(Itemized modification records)

[Start of Attachment]

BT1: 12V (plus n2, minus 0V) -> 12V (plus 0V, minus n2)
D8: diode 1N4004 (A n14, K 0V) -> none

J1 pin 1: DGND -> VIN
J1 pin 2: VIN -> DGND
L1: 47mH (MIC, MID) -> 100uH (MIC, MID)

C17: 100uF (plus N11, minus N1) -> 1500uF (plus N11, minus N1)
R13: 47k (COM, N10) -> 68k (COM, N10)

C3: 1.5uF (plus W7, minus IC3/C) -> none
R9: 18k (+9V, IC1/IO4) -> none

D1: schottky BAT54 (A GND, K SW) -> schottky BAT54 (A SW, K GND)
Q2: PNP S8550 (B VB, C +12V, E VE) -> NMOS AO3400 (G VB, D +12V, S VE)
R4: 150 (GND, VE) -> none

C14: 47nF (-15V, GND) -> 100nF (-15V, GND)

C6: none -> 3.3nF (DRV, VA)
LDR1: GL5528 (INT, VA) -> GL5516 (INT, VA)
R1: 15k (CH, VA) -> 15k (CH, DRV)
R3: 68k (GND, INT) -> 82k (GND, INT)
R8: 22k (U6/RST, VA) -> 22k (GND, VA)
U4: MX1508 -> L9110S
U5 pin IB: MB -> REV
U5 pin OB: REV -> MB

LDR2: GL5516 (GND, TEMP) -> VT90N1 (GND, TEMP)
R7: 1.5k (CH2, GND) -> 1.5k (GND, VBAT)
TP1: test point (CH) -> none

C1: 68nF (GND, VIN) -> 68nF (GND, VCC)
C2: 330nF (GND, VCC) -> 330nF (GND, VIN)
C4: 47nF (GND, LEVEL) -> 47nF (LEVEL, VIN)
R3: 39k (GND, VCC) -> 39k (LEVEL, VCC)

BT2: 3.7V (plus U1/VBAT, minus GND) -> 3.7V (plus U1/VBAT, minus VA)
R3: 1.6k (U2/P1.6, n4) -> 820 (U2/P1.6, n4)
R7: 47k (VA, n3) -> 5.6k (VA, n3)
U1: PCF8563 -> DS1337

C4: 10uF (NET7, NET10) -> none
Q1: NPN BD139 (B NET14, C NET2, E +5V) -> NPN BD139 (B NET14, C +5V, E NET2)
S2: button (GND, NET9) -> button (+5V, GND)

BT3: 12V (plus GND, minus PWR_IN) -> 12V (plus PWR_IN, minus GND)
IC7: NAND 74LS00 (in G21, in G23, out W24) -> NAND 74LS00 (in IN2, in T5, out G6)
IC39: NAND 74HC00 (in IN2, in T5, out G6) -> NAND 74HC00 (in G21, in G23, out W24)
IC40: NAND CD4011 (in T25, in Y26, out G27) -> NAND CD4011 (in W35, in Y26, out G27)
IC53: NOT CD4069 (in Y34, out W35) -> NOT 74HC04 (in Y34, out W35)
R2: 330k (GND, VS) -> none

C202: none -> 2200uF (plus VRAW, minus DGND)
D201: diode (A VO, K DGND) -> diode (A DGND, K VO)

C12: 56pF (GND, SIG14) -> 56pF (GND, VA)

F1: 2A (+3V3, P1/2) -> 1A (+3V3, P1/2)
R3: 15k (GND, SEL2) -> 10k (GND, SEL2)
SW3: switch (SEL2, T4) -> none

[End of Attachment]

ABOUT THIS EXERCISE:
Only the lines above that include the word "LEVEL" belong in the answer; copy each one.

EXERCISE OUTPUT:
C4: 47nF (GND, LEVEL) -> 47nF (LEVEL, VIN)
R3: 39k (GND, VCC) -> 39k (LEVEL, VCC)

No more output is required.